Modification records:
┄┄┄┄┄┄┄┄┄┄

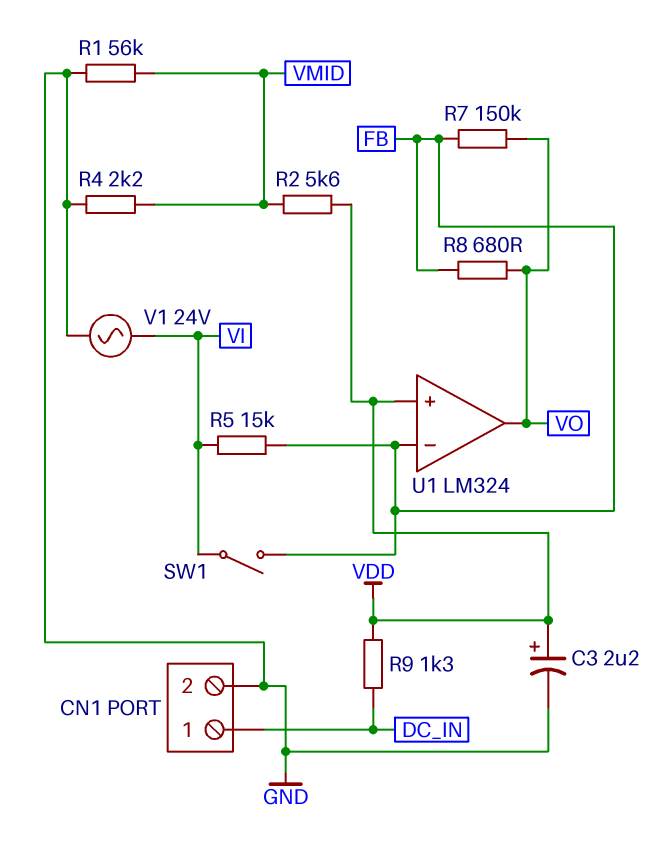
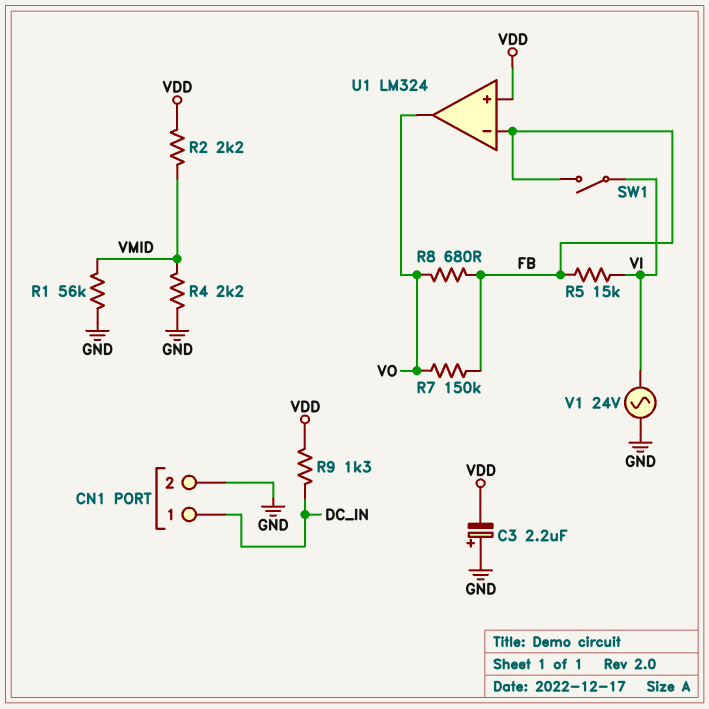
C3: 2.2uF (plus VDD, minus GND) -> 2.2uF (plus GND, minus VDD)
R2: 5.6k (VDD, VMID) -> 2.2k (VDD, VMID)

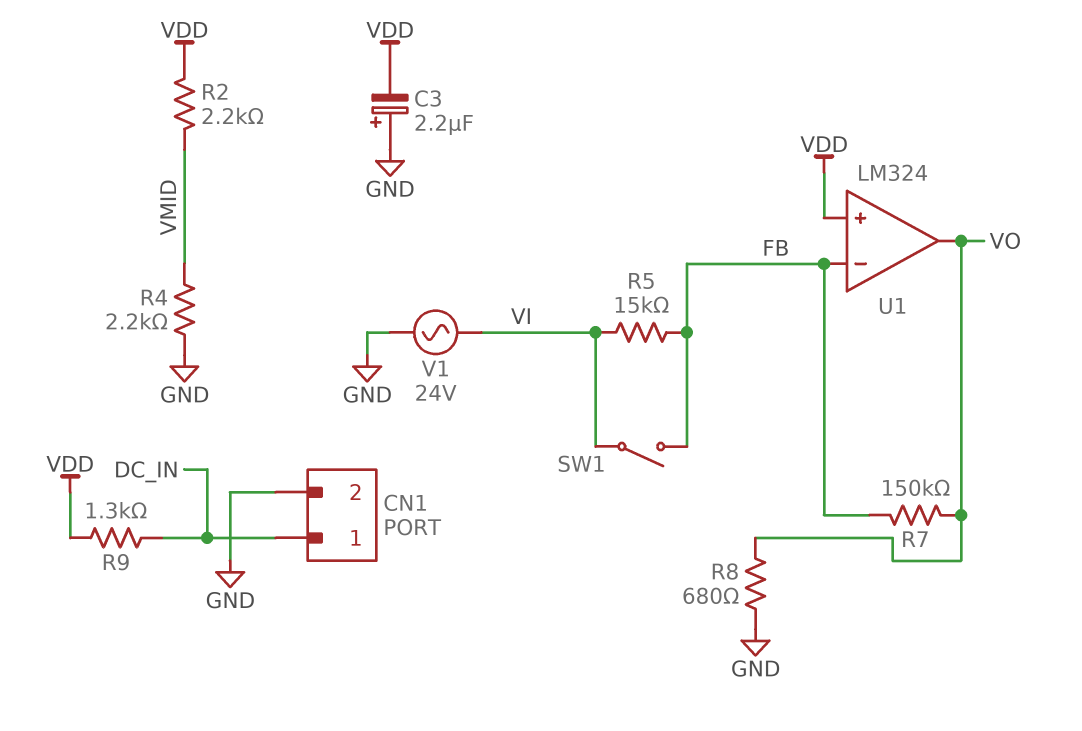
R1: 56k (GND, VMID) -> none
R8: 680 (FB, VO) -> 680 (GND, VO)

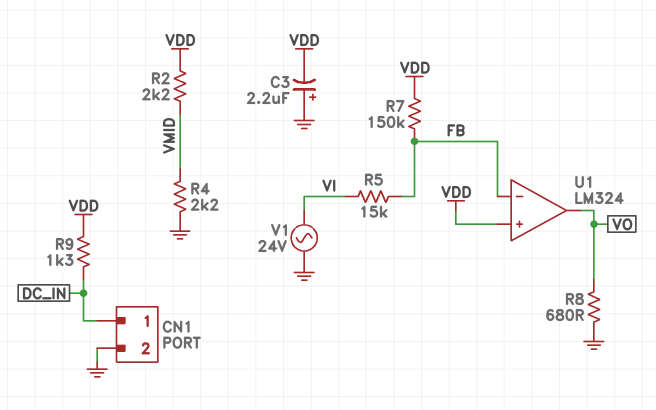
R7: 150k (FB, VO) -> 150k (FB, VDD)
SW1: switch (FB, VI) -> none

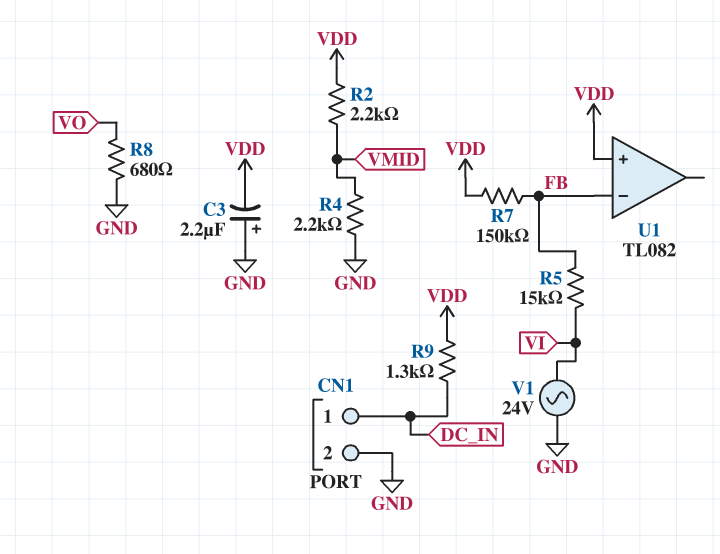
U1: LM324 -> TL082
U1 pin out: VO -> none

┄┄┄┄┄┄┄┄┄┄

WORK TO BE COMPLETED:
Which lines in the records above contain the string "VMID"? Copy each one.

ANSWER BOX:
R2: 5.6k (VDD, VMID) -> 2.2k (VDD, VMID)
R1: 56k (GND, VMID) -> none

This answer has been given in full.